Look for the line containing "DHT1 pin DATA: GP5 -> GP21" and the line containing "TOF3 pin VIN: 5V -> 3V3" in the entries below. Copy those two and all lines between them exactly, leaving out pictures.

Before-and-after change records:
==*==

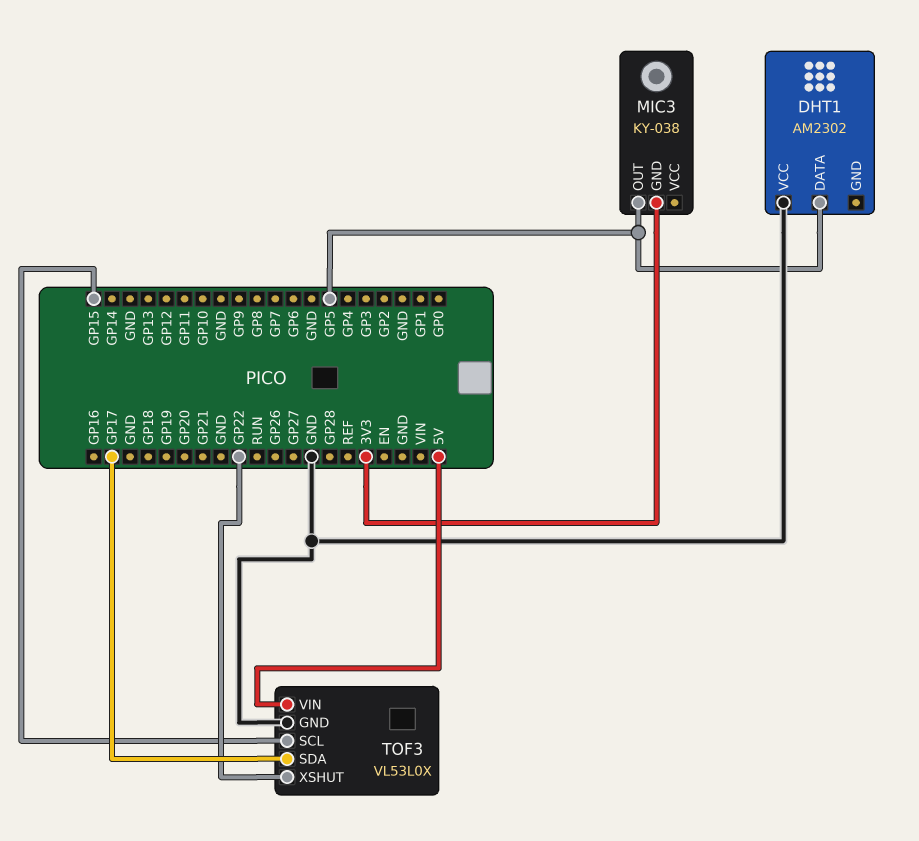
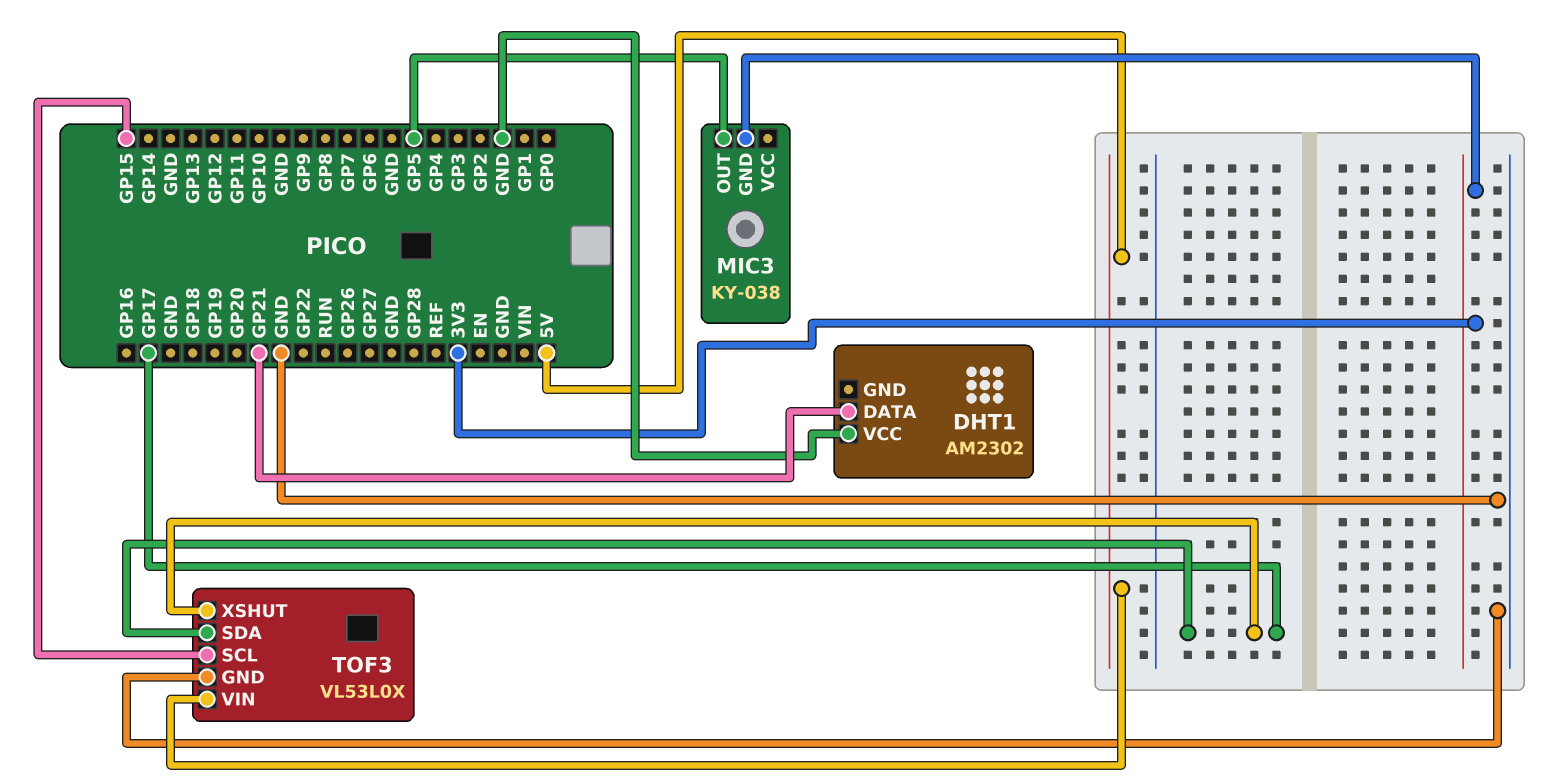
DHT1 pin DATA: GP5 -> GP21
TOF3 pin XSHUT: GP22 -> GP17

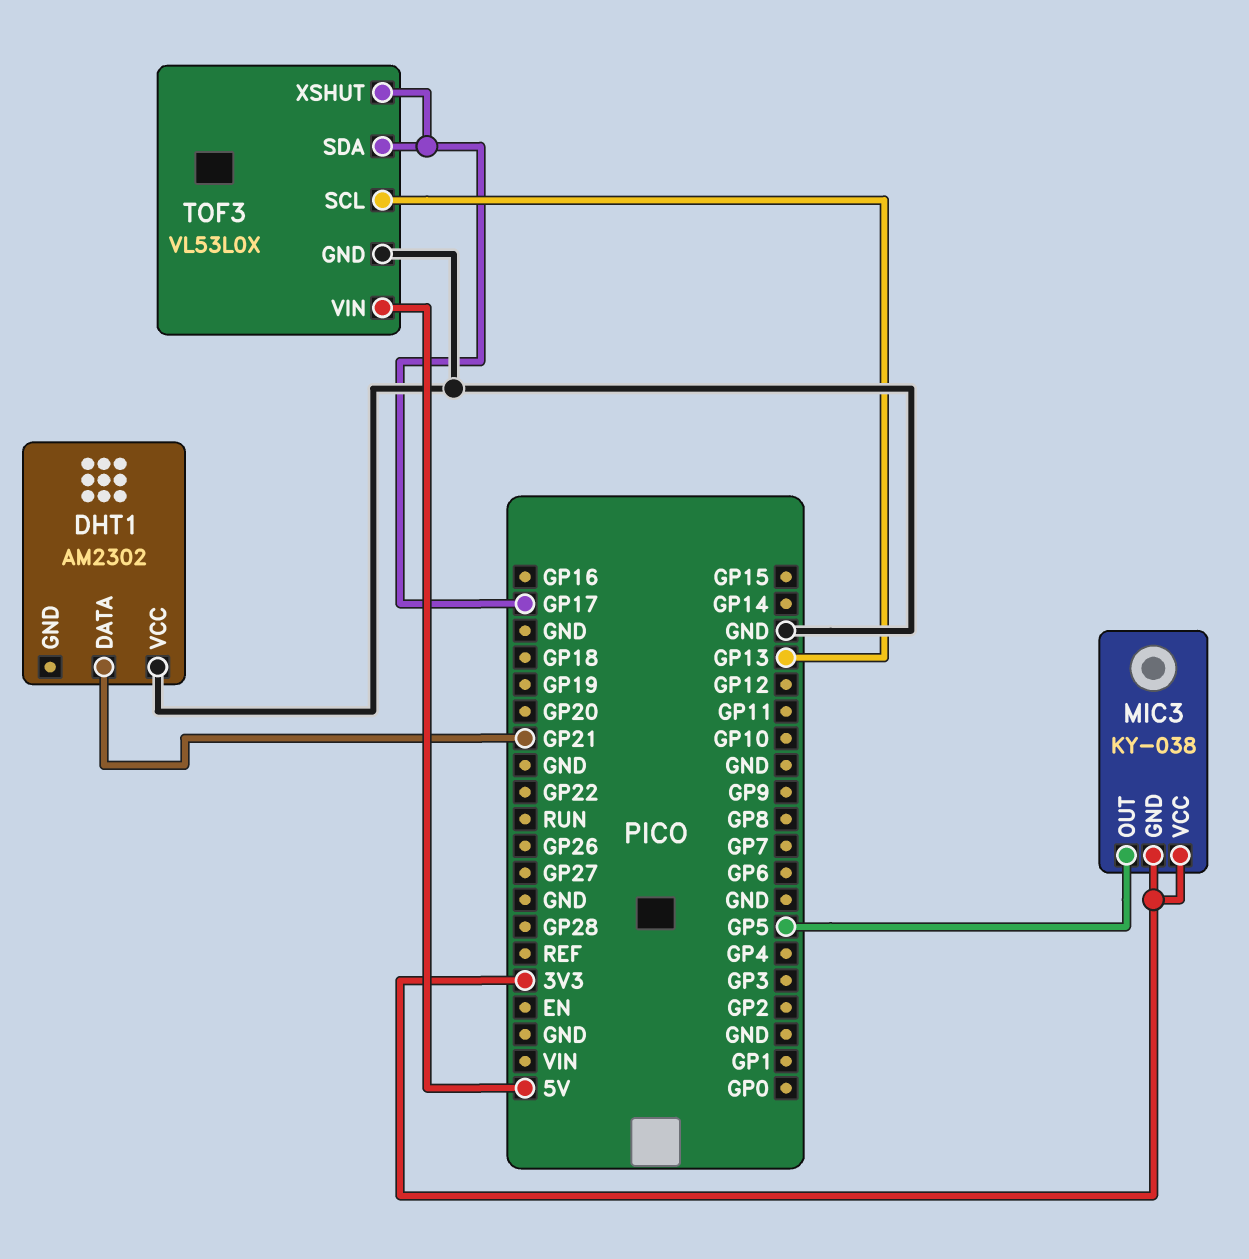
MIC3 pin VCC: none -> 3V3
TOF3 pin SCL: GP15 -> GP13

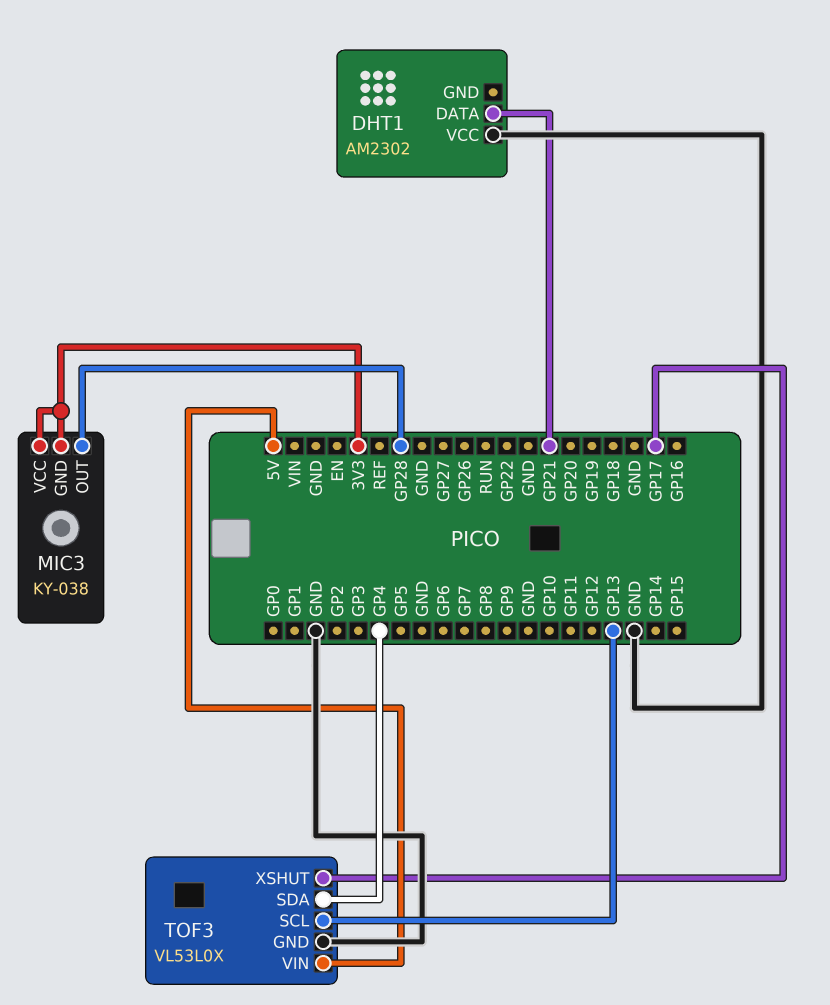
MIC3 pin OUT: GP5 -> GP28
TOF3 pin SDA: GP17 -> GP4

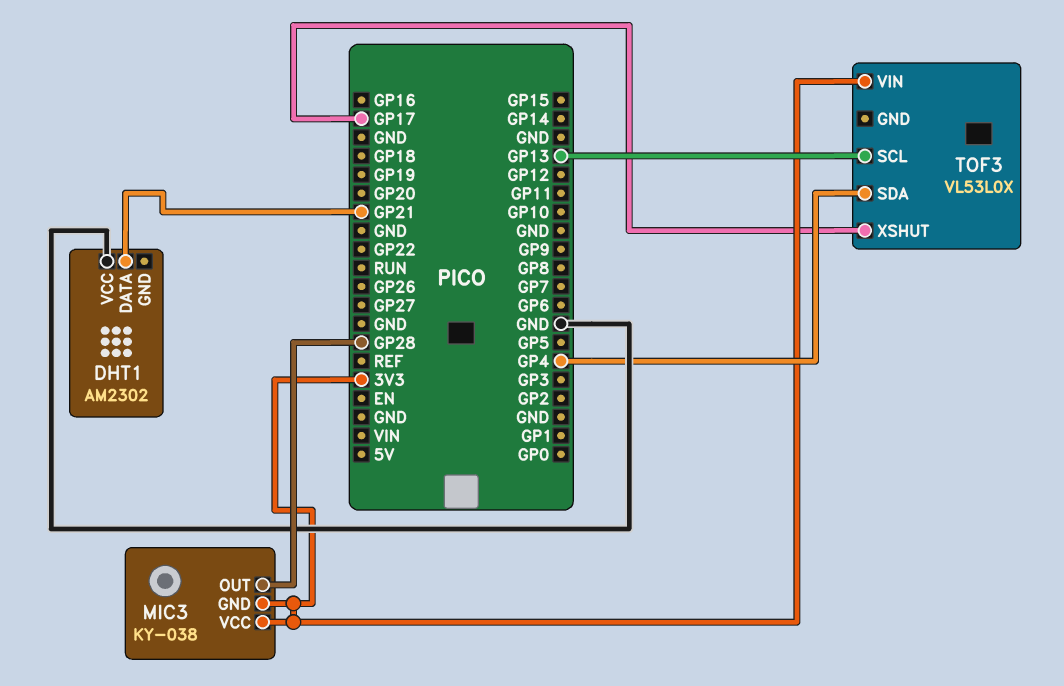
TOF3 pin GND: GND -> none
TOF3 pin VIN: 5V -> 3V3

==*==

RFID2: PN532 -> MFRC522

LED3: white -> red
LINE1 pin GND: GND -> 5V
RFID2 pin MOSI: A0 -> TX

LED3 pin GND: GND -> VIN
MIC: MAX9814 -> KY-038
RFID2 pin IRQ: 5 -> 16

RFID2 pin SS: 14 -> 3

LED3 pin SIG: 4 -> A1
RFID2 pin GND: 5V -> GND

==*==

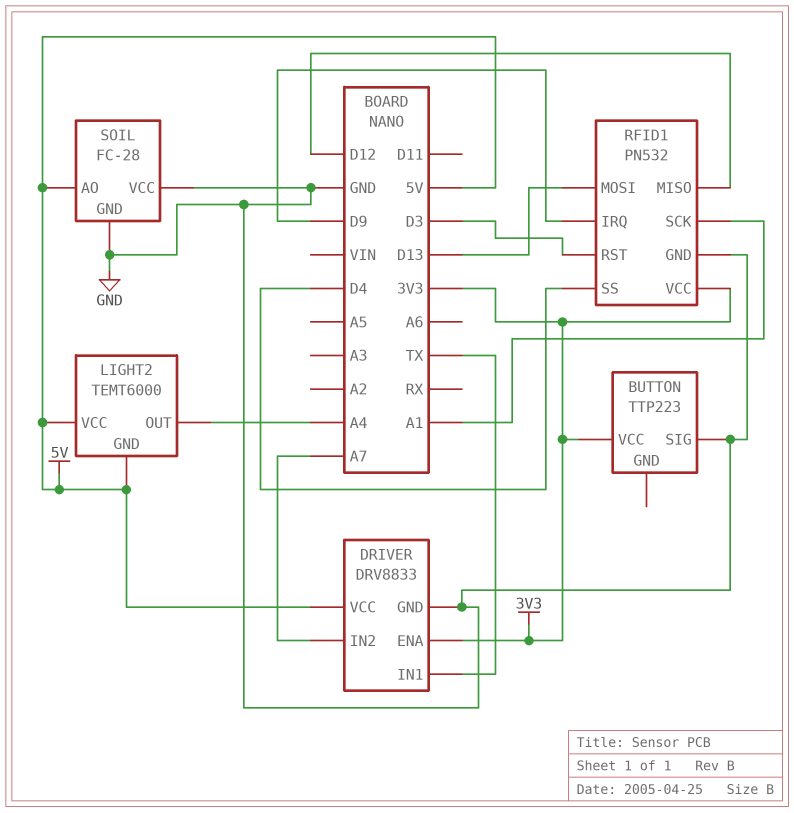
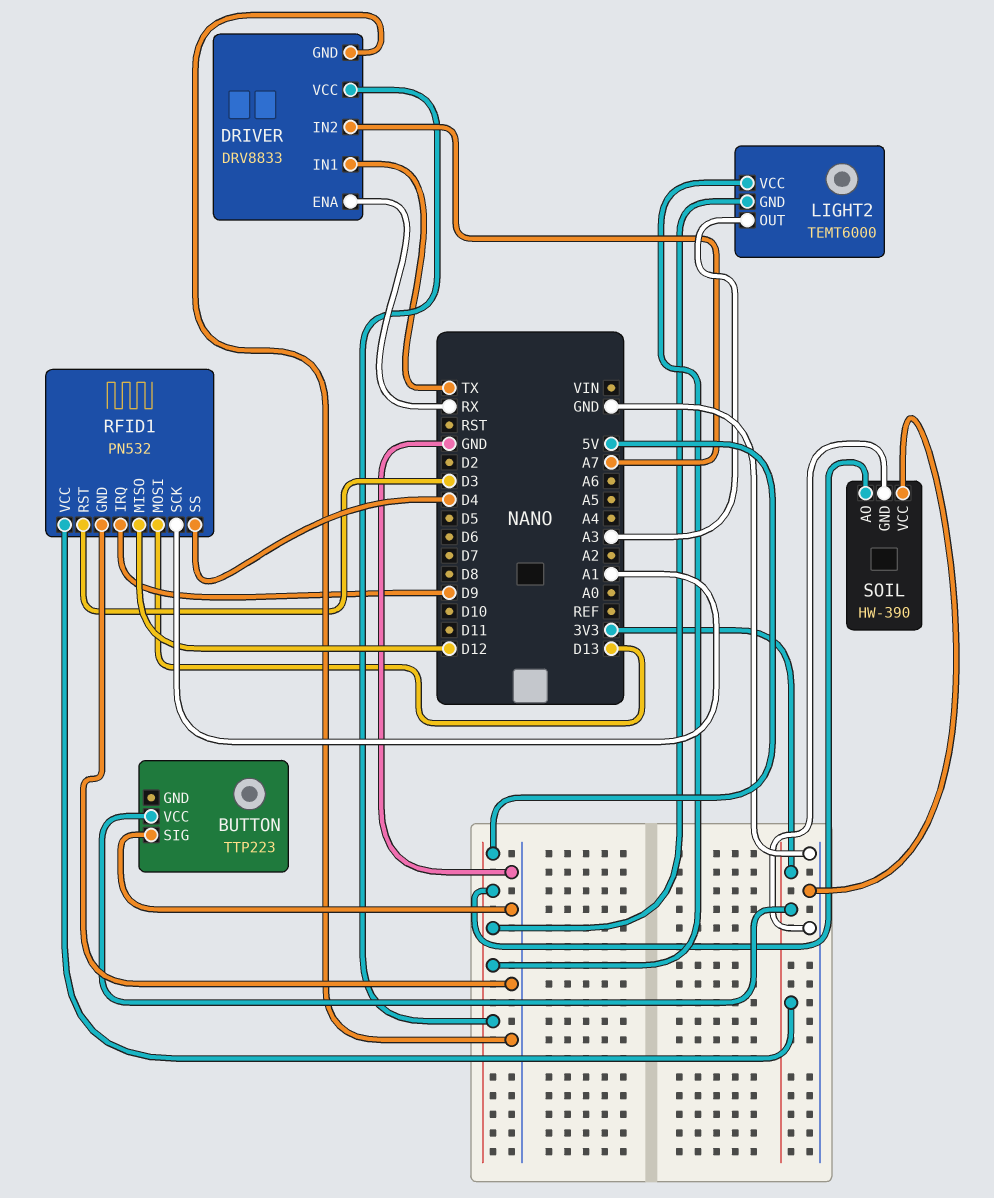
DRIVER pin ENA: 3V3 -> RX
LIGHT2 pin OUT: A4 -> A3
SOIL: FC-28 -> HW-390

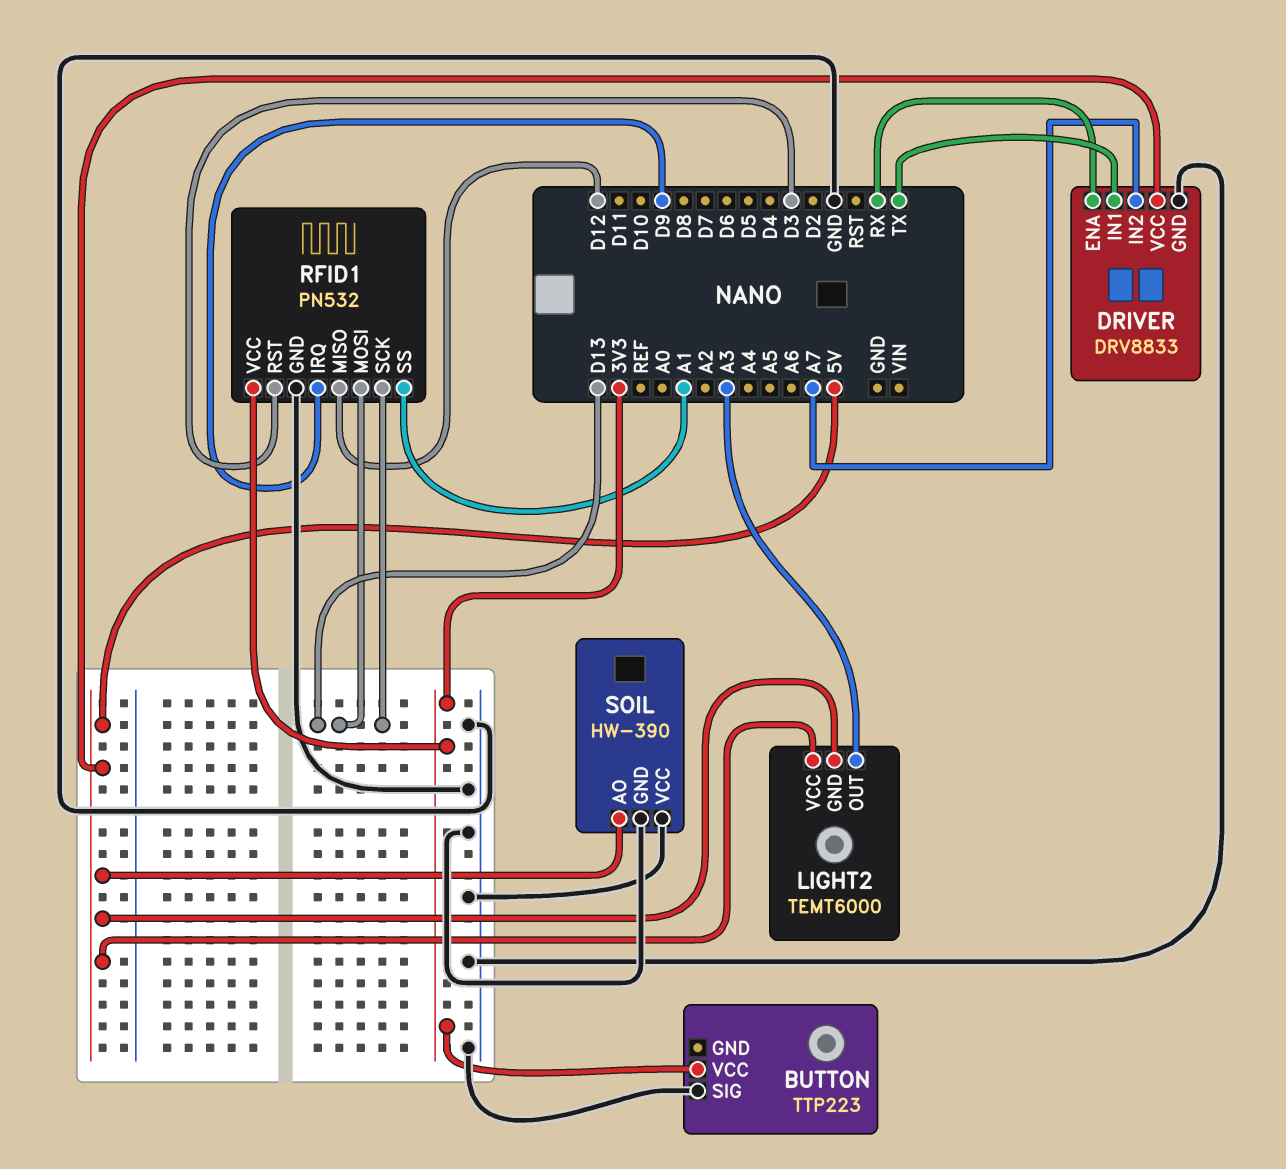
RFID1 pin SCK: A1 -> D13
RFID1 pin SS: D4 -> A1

==*==

EXPECTED ANSWER:
DHT1 pin DATA: GP5 -> GP21
TOF3 pin XSHUT: GP22 -> GP17

MIC3 pin VCC: none -> 3V3
TOF3 pin SCL: GP15 -> GP13

MIC3 pin OUT: GP5 -> GP28
TOF3 pin SDA: GP17 -> GP4

TOF3 pin GND: GND -> none
TOF3 pin VIN: 5V -> 3V3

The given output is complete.